Exercise details: From the material below, copy out each line with the word "none" in it.

Information given:

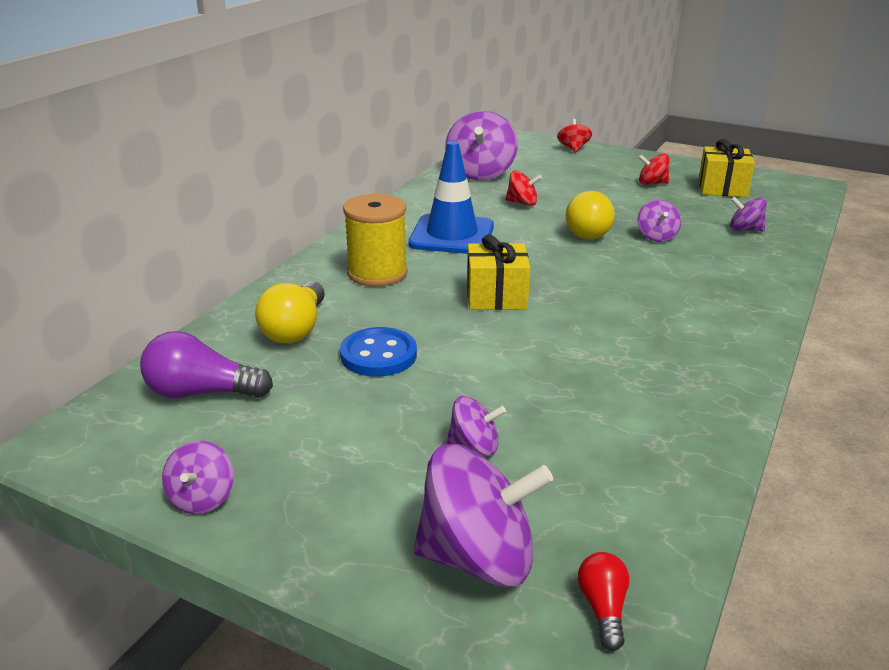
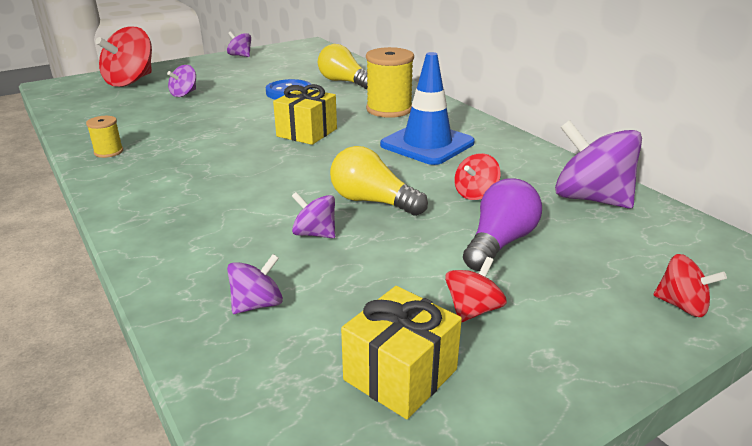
camera: 120 degrees right, 0 degrees up
(201, 393) = (312, 62): purple light bulb -> purple light bulb (499, 242)
(478, 558) = (130, 81): purple spinning top -> red spinning top
(603, 608) = (71, 91): red light bulb -> none
(703, 394) = (108, 152): none -> yellow spool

Reply to the task:
(603, 608) = (71, 91): red light bulb -> none
(703, 394) = (108, 152): none -> yellow spool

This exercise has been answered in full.